> [LISTED ENTRIES]
|---|

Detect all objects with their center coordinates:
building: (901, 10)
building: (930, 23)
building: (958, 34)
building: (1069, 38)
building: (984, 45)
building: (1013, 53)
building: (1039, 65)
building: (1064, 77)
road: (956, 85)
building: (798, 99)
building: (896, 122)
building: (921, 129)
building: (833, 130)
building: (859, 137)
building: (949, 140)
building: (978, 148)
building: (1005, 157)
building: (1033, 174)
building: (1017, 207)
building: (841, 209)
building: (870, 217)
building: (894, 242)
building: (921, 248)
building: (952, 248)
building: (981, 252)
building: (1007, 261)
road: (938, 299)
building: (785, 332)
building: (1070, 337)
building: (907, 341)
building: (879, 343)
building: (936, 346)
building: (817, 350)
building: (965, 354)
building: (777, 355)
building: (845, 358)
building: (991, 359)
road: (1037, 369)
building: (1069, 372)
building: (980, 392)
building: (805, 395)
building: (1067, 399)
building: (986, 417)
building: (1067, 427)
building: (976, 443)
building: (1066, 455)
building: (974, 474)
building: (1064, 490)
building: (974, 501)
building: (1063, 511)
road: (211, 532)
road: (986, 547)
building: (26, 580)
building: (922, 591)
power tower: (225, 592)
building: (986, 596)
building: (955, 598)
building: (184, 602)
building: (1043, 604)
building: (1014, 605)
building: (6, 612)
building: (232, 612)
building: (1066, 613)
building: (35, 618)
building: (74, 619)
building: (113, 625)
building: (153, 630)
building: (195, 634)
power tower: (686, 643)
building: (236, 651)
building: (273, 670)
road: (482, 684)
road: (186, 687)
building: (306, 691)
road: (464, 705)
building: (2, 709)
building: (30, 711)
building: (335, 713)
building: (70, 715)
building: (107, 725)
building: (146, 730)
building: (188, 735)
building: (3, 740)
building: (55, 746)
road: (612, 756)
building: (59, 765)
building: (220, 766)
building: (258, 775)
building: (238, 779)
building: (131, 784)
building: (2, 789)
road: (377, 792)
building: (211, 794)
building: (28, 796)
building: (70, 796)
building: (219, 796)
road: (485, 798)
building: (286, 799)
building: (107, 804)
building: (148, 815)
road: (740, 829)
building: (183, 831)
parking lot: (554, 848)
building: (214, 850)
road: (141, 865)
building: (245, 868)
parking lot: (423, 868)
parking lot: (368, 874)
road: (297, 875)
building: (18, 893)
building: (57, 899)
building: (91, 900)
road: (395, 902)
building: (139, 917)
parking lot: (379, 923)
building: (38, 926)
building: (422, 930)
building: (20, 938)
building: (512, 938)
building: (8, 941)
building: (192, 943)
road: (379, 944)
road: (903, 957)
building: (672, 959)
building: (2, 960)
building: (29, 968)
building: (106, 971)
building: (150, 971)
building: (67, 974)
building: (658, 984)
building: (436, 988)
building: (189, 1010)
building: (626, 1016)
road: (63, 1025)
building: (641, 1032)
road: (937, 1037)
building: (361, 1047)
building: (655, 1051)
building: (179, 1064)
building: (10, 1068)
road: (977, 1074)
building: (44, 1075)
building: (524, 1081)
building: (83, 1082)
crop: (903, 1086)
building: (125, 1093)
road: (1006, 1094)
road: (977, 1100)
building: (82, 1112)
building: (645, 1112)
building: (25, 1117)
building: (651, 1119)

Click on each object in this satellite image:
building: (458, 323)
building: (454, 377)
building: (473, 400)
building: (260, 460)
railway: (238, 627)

|---|

> [WORK INSTRUCTION]
Show me every line of the entries above that holds "tower".

> [TASK ANSWER]
power tower: (225, 592)
power tower: (686, 643)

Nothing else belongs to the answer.